-- BEGIN Exercise data --

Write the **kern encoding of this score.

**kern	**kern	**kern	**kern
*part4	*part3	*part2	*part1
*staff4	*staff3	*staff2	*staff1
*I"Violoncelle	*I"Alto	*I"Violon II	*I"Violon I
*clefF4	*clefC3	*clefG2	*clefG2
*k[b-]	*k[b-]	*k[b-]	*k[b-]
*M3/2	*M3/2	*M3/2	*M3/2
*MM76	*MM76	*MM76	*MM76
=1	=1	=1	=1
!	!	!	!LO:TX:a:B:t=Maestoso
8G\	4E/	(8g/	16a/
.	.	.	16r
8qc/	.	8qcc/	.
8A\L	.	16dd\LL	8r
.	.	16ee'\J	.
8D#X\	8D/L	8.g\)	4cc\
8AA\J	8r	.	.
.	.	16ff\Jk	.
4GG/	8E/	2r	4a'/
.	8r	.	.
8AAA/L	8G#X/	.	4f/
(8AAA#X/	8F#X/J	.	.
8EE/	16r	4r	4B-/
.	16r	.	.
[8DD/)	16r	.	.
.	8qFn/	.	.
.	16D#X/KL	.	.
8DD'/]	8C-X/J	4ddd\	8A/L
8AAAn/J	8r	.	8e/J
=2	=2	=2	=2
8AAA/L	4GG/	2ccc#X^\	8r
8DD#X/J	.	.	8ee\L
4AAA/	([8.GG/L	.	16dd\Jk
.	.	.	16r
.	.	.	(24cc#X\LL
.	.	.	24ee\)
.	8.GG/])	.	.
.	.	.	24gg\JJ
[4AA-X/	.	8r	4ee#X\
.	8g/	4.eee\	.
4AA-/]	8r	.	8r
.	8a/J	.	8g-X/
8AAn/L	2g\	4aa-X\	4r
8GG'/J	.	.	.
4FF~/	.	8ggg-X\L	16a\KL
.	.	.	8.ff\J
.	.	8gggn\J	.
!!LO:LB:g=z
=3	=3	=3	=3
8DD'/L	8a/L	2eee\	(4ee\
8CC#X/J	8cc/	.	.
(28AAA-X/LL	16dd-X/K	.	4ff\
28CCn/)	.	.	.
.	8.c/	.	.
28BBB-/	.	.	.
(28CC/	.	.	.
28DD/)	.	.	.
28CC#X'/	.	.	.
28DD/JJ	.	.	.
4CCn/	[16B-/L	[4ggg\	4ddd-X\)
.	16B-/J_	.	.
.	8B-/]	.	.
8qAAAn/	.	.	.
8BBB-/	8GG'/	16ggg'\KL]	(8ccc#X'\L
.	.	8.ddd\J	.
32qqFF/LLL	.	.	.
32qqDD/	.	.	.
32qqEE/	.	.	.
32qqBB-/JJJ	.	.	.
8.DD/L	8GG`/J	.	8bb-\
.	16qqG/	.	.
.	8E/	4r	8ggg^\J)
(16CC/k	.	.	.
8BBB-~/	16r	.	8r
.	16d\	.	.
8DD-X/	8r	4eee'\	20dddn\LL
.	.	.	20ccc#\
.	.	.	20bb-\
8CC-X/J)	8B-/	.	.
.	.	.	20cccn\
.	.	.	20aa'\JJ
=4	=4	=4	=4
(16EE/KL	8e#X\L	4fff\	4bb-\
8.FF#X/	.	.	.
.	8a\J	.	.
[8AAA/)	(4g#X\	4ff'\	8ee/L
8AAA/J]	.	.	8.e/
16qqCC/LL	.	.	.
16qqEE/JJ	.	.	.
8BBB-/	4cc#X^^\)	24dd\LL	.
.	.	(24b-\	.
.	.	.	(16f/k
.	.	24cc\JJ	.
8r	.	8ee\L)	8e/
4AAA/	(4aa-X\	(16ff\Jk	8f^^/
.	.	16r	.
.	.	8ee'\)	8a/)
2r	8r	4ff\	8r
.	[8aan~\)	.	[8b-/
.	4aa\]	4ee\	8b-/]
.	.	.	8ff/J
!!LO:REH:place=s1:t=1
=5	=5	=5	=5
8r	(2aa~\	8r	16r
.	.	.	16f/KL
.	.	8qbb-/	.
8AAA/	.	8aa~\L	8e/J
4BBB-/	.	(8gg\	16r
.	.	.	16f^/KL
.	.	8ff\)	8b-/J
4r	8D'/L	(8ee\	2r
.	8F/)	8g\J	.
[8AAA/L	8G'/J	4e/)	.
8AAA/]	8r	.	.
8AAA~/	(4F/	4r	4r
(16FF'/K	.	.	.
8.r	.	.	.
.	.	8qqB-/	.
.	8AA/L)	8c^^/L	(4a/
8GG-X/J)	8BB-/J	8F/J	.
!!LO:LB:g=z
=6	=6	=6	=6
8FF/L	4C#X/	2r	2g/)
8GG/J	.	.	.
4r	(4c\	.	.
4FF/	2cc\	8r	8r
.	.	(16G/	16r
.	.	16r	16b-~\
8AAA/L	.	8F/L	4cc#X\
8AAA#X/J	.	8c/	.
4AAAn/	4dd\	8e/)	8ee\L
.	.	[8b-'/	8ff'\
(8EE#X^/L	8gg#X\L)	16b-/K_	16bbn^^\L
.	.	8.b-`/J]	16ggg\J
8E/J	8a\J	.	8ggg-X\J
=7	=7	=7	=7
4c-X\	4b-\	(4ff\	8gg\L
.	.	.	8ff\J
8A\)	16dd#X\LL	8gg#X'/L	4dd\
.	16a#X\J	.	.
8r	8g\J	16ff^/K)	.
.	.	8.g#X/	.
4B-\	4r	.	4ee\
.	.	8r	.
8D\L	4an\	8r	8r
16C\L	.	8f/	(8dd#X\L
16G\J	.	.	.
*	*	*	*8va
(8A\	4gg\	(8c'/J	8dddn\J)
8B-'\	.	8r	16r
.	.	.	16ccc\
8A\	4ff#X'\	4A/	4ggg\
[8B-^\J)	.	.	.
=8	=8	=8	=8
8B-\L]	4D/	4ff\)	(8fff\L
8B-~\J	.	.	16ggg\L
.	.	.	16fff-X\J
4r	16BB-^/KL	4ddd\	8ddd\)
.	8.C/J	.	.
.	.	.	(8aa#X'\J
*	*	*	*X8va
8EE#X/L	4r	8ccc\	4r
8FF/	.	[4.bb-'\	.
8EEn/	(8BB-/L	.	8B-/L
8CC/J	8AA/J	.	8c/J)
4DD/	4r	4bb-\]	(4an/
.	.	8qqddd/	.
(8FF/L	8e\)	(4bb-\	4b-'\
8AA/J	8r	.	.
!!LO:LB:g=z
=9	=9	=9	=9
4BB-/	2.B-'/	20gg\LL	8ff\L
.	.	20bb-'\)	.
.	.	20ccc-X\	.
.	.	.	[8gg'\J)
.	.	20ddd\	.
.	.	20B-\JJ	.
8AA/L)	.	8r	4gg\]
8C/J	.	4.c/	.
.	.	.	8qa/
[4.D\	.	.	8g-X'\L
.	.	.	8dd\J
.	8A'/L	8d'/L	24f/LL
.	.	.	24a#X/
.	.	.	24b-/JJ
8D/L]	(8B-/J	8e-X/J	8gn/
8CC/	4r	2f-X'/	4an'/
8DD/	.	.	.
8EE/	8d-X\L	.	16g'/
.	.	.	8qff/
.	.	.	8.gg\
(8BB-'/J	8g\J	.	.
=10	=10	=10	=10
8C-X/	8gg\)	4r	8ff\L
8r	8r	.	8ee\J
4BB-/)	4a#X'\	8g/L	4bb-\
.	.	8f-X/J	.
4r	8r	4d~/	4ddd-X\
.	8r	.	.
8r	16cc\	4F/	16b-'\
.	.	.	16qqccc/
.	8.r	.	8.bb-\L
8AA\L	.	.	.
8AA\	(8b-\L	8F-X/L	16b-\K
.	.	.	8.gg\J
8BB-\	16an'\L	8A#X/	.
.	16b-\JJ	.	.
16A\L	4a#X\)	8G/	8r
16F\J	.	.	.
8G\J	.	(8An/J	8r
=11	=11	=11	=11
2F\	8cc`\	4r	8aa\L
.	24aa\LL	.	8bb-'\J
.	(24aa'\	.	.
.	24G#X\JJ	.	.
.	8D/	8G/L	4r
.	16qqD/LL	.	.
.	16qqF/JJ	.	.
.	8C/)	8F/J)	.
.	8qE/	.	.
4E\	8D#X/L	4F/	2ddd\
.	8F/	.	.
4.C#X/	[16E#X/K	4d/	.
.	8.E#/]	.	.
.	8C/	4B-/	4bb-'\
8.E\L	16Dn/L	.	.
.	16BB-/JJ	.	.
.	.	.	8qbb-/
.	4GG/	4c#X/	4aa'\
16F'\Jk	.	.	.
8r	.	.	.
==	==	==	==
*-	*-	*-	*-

-- END Exercise data --

Exercise requirements:
Extract each line from the items above that contains the word "kern".

Output of the exercise:
Write the **kern encoding of this score.
**kern	**kern	**kern	**kern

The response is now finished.